## Record excerpts

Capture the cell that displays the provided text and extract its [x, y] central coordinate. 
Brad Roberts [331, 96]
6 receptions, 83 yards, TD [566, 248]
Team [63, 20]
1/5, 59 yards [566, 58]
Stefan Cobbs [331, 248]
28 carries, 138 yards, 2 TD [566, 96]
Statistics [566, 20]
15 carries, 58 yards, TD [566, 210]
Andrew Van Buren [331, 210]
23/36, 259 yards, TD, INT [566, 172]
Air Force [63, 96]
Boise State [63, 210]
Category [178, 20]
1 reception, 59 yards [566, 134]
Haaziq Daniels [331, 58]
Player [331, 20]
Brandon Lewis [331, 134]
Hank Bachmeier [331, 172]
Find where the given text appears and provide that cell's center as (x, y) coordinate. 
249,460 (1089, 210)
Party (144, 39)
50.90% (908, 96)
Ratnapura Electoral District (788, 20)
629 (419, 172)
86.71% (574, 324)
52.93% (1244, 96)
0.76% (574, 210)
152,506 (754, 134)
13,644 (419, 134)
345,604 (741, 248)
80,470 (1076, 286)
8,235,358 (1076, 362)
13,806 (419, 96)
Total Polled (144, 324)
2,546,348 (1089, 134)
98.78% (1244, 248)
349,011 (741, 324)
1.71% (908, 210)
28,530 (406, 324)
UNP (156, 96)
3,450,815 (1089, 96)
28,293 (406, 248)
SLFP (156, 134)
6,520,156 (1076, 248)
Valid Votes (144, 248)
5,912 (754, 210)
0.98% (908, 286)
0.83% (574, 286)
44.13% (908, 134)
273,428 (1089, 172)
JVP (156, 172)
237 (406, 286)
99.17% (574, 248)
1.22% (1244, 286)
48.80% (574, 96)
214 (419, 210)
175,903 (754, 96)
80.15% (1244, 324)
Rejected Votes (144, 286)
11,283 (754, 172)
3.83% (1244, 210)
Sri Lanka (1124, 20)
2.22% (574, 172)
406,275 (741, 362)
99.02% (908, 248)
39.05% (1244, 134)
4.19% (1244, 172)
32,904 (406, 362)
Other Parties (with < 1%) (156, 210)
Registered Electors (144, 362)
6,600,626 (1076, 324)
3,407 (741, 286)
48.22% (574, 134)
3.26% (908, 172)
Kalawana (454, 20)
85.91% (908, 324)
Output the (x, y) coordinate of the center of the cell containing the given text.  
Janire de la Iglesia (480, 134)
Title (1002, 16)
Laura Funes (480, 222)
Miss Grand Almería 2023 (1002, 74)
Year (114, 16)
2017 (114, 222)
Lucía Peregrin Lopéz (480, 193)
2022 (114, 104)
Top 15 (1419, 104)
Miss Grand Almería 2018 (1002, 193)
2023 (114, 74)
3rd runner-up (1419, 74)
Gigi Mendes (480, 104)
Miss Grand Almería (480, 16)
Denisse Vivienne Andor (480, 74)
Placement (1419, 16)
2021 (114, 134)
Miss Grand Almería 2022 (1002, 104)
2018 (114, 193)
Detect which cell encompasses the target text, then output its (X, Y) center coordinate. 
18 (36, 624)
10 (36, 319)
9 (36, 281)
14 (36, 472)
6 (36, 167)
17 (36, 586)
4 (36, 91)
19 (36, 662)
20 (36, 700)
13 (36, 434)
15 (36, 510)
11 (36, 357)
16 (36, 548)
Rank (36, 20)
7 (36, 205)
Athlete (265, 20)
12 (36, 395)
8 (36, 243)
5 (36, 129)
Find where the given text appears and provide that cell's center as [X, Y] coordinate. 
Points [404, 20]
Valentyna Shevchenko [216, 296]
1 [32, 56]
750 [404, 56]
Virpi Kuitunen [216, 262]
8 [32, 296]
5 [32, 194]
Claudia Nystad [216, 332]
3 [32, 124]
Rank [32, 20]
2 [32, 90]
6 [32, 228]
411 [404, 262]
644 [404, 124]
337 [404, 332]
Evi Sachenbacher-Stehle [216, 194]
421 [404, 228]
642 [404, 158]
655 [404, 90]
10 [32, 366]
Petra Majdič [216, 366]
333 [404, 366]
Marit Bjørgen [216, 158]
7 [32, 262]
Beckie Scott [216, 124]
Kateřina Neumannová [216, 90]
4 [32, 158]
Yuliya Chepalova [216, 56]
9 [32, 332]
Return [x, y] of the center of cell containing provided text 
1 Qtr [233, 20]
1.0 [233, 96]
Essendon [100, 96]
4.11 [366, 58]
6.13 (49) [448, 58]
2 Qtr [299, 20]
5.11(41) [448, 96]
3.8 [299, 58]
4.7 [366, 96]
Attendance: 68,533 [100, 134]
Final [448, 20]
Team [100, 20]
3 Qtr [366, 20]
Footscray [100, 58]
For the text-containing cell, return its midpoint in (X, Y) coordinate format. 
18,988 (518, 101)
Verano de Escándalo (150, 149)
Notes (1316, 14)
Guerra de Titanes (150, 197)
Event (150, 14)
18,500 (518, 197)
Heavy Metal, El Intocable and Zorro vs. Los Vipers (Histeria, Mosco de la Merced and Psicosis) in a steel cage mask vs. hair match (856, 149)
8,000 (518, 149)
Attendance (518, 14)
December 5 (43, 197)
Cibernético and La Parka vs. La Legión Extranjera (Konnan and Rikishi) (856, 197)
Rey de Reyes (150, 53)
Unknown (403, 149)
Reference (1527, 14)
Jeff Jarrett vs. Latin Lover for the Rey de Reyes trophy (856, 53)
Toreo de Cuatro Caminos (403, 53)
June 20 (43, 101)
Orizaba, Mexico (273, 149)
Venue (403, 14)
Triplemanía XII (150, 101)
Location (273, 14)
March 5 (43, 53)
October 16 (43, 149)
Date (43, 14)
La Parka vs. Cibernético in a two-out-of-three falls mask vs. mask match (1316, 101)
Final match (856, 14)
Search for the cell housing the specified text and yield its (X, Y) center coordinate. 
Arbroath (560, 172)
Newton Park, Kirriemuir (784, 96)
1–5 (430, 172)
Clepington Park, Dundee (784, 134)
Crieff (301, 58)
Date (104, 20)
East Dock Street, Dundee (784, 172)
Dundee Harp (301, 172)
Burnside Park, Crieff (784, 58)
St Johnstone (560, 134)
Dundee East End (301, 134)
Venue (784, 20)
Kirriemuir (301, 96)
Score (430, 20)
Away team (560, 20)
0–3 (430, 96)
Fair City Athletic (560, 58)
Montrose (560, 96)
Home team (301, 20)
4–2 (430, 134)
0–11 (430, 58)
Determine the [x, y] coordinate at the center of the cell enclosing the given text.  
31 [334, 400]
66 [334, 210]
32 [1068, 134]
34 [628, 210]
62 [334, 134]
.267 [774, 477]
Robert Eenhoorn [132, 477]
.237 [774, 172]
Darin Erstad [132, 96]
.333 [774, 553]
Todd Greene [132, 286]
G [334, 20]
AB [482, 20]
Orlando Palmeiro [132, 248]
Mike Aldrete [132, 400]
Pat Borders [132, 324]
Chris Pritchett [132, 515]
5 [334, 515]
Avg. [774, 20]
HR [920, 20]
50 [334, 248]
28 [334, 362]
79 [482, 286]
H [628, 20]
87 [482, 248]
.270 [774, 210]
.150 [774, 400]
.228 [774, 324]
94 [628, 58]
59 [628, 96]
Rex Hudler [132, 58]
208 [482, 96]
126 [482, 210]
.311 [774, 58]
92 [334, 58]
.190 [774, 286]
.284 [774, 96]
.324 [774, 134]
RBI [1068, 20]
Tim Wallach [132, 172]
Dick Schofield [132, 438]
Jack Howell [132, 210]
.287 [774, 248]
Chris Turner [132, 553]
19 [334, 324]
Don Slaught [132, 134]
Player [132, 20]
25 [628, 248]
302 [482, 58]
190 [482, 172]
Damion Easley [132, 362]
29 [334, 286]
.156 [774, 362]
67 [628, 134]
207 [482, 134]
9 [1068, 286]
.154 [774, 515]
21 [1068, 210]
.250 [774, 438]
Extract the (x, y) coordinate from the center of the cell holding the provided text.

## Your goal
Reproduce the items above verbatim, beginning with the very first line and ending with the line that contains "98.78% (1244, 248)".

## Written response
Capture the cell that displays the provided text and extract its [x, y] central coordinate. 
Brad Roberts [331, 96]
6 receptions, 83 yards, TD [566, 248]
Team [63, 20]
1/5, 59 yards [566, 58]
Stefan Cobbs [331, 248]
28 carries, 138 yards, 2 TD [566, 96]
Statistics [566, 20]
15 carries, 58 yards, TD [566, 210]
Andrew Van Buren [331, 210]
23/36, 259 yards, TD, INT [566, 172]
Air Force [63, 96]
Boise State [63, 210]
Category [178, 20]
1 reception, 59 yards [566, 134]
Haaziq Daniels [331, 58]
Player [331, 20]
Brandon Lewis [331, 134]
Hank Bachmeier [331, 172]
Find where the given text appears and provide that cell's center as (x, y) coordinate. 
249,460 (1089, 210)
Party (144, 39)
50.90% (908, 96)
Ratnapura Electoral District (788, 20)
629 (419, 172)
86.71% (574, 324)
52.93% (1244, 96)
0.76% (574, 210)
152,506 (754, 134)
13,644 (419, 134)
345,604 (741, 248)
80,470 (1076, 286)
8,235,358 (1076, 362)
13,806 (419, 96)
Total Polled (144, 324)
2,546,348 (1089, 134)
98.78% (1244, 248)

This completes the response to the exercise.